> AIM OF THE TASK
Go line by line through the records and tally those that include "VBUS". Respond with the tally only.

> TASK DATA
==================================================

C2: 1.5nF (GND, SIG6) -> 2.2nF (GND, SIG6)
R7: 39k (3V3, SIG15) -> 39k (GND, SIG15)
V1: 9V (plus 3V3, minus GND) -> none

==================================================

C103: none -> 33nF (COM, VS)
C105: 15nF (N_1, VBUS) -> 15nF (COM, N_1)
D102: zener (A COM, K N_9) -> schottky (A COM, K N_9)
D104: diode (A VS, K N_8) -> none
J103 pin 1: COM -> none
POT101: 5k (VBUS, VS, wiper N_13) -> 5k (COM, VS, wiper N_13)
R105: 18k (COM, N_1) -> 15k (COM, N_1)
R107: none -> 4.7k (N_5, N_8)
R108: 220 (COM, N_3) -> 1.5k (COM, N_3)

==================================================

> FINISHED TASK
2